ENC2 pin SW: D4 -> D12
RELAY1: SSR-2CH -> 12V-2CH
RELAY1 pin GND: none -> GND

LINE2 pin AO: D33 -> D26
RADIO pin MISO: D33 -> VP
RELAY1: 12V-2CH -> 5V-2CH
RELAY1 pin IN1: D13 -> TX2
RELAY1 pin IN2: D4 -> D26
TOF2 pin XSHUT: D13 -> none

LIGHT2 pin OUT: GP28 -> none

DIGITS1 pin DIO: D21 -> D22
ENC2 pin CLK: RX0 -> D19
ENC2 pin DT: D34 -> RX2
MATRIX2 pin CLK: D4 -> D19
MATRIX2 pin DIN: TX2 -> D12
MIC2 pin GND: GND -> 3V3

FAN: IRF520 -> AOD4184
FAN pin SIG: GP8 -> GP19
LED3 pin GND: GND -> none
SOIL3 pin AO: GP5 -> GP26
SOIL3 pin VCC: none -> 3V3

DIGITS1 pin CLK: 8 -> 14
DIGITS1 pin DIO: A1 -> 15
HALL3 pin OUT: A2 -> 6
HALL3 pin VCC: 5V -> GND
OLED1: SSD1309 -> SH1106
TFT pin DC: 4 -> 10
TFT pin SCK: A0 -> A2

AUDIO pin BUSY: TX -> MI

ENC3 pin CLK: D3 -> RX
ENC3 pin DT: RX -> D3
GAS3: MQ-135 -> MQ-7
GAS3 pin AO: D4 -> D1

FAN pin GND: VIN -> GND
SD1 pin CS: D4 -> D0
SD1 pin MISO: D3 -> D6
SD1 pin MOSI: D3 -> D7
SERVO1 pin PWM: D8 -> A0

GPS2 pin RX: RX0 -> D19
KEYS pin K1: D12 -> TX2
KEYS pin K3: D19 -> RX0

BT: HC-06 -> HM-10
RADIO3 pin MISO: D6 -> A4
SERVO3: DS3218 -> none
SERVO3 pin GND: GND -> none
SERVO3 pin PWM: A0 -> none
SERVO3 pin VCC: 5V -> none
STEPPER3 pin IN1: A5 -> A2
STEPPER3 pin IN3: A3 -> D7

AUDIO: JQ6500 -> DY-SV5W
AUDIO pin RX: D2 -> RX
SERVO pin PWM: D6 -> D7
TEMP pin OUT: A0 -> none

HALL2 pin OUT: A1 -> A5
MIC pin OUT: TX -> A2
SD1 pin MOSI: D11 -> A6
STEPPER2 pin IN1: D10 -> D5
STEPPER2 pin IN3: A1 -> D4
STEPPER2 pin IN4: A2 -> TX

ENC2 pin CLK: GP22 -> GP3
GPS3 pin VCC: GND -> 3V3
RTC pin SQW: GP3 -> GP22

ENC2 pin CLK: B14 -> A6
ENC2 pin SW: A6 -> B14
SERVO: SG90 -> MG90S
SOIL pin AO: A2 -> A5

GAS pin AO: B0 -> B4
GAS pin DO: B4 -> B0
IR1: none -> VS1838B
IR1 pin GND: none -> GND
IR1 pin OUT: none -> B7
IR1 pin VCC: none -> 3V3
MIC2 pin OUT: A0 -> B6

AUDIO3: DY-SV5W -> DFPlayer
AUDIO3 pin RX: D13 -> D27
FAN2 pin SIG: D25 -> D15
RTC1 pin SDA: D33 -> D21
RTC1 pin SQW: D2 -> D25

.....

**What the task asks**
Output the data exactly, from the first line through the line that holds "OLED1: SSD1309 -> SH1106", so that no later line appears.

**Result of the exercise**
ENC2 pin SW: D4 -> D12
RELAY1: SSR-2CH -> 12V-2CH
RELAY1 pin GND: none -> GND

LINE2 pin AO: D33 -> D26
RADIO pin MISO: D33 -> VP
RELAY1: 12V-2CH -> 5V-2CH
RELAY1 pin IN1: D13 -> TX2
RELAY1 pin IN2: D4 -> D26
TOF2 pin XSHUT: D13 -> none

LIGHT2 pin OUT: GP28 -> none

DIGITS1 pin DIO: D21 -> D22
ENC2 pin CLK: RX0 -> D19
ENC2 pin DT: D34 -> RX2
MATRIX2 pin CLK: D4 -> D19
MATRIX2 pin DIN: TX2 -> D12
MIC2 pin GND: GND -> 3V3

FAN: IRF520 -> AOD4184
FAN pin SIG: GP8 -> GP19
LED3 pin GND: GND -> none
SOIL3 pin AO: GP5 -> GP26
SOIL3 pin VCC: none -> 3V3

DIGITS1 pin CLK: 8 -> 14
DIGITS1 pin DIO: A1 -> 15
HALL3 pin OUT: A2 -> 6
HALL3 pin VCC: 5V -> GND
OLED1: SSD1309 -> SH1106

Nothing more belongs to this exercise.